Problem to work on
Please report the number of lines in the entries below that contain "DRIVER", with nothing added.

(Structured diff data)

*** Begin section ***

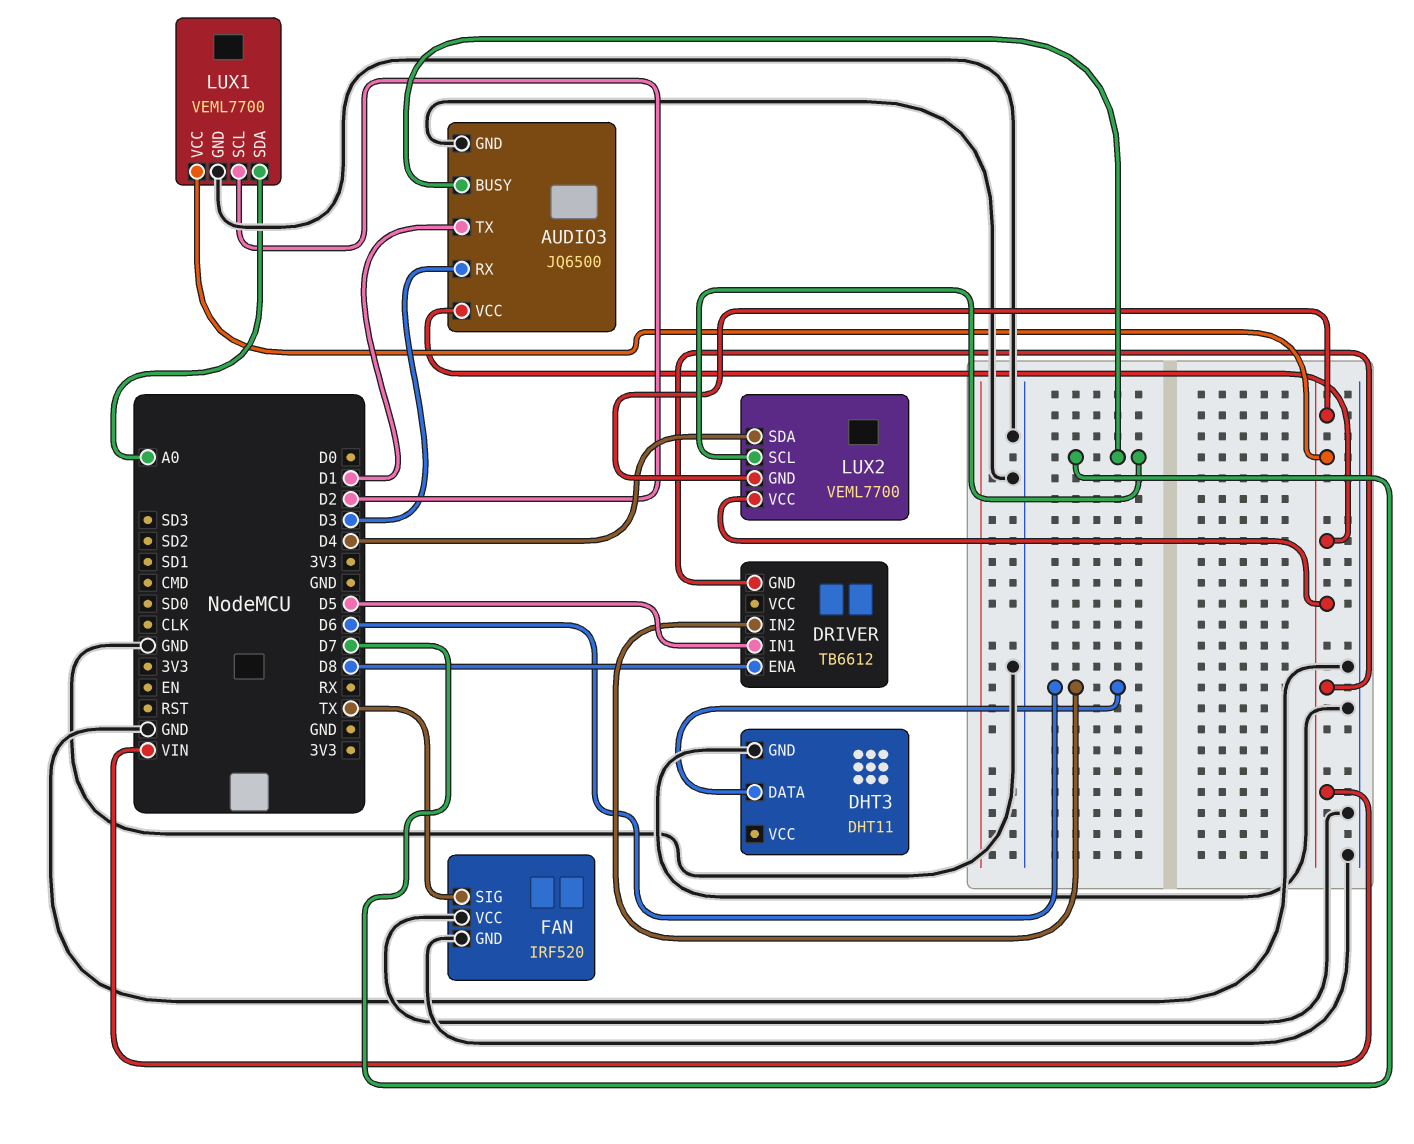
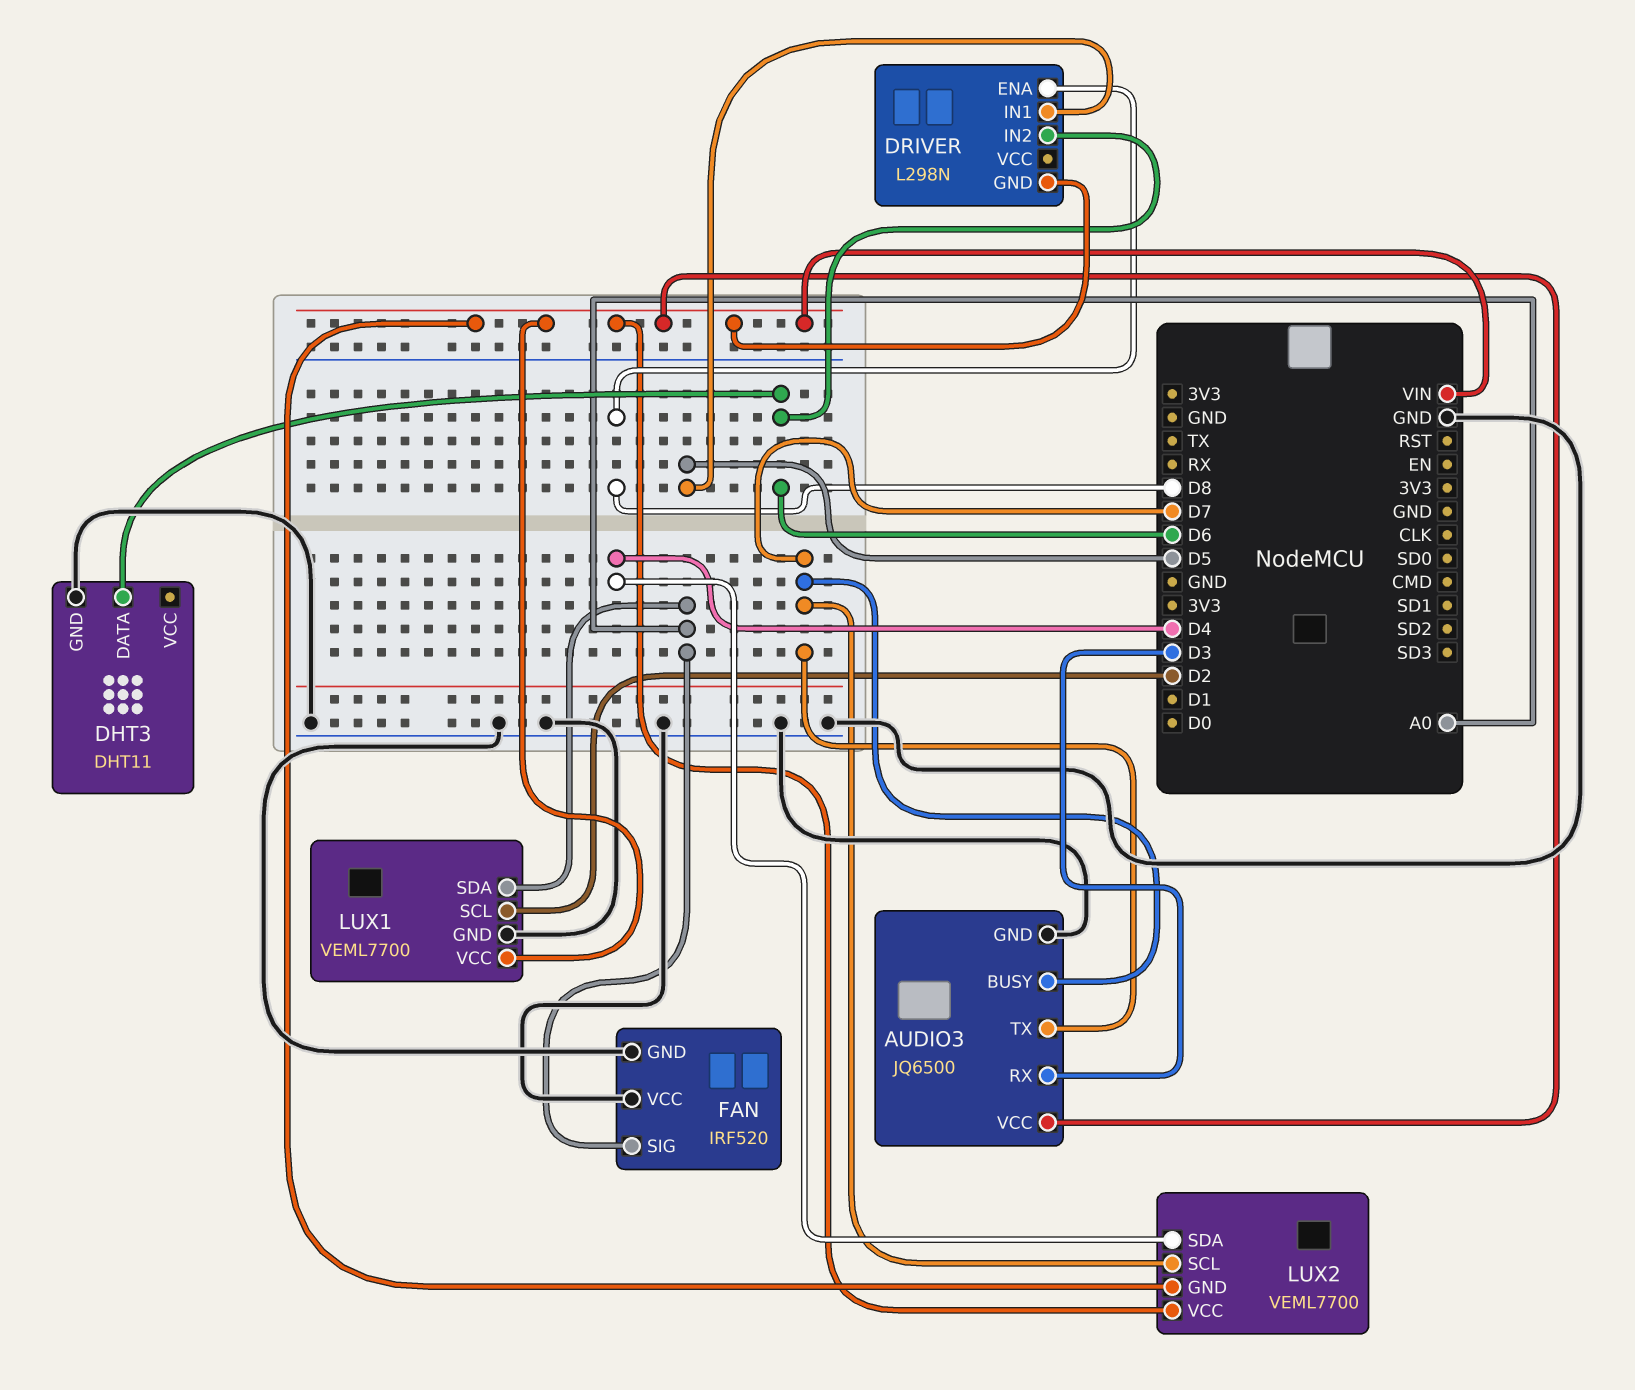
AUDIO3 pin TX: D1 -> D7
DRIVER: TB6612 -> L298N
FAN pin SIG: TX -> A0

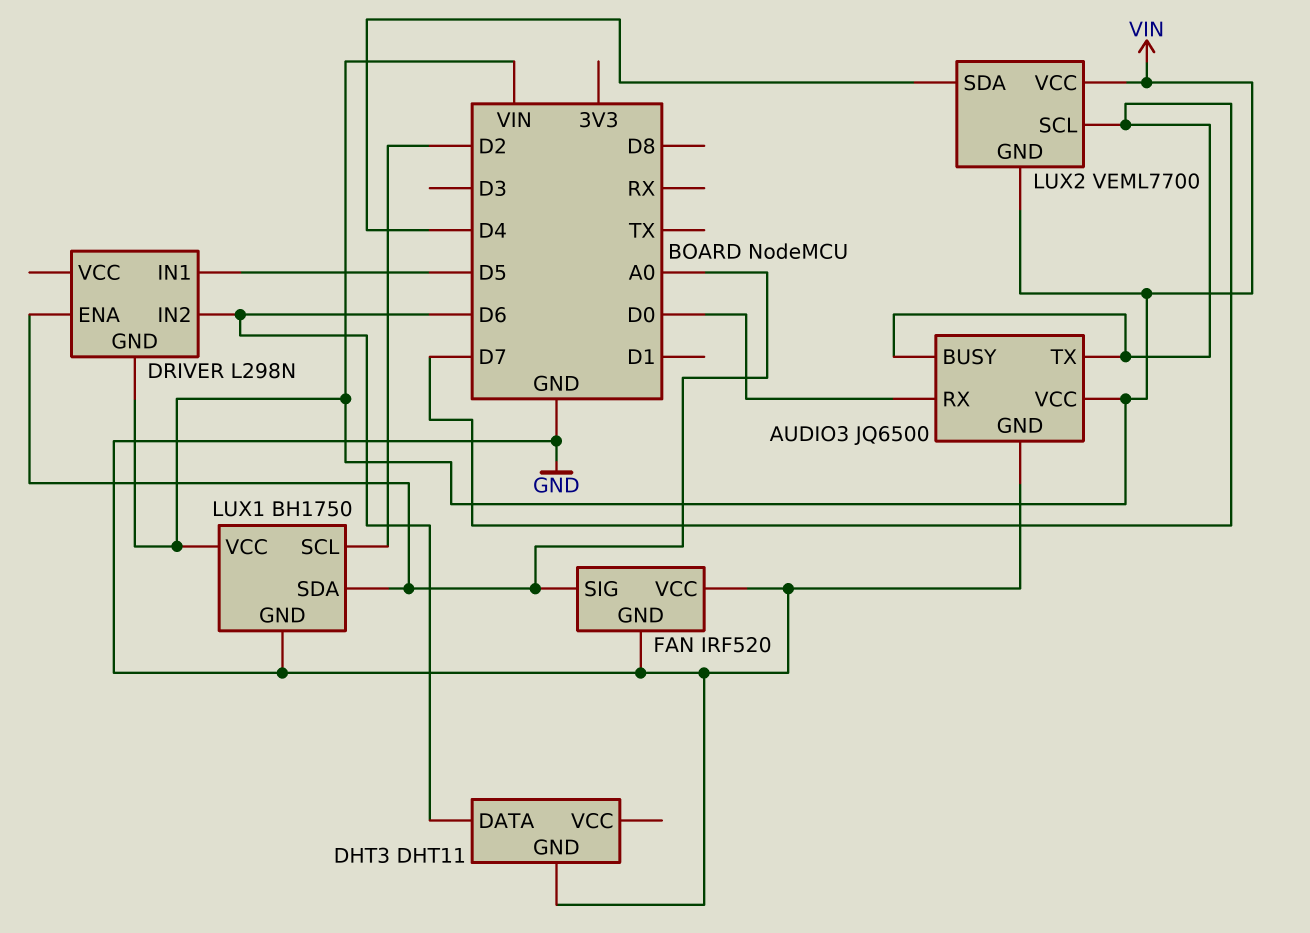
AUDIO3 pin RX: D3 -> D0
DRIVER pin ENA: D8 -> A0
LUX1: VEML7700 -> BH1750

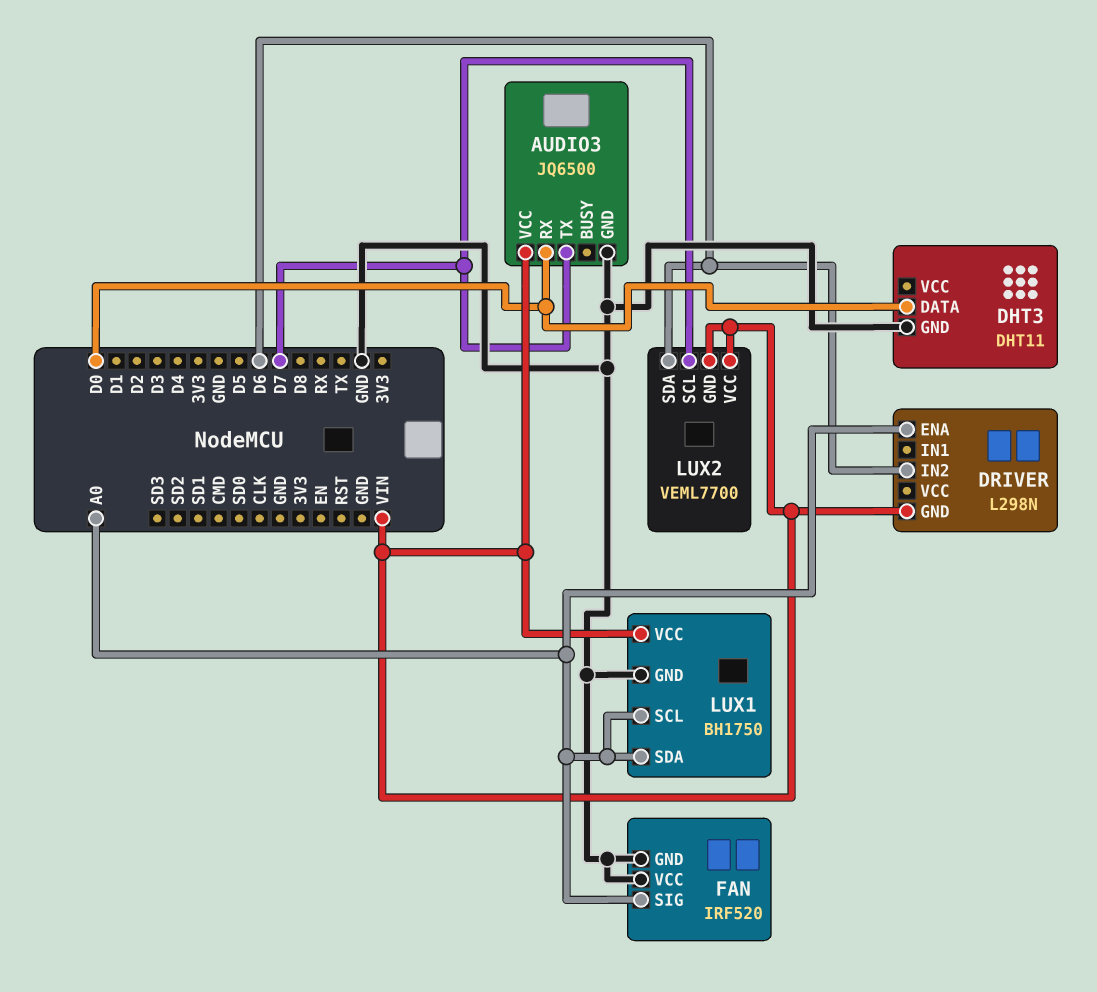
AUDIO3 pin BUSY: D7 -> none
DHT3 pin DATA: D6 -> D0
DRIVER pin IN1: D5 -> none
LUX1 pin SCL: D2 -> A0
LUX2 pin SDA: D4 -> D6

*** End section ***

Final answer
3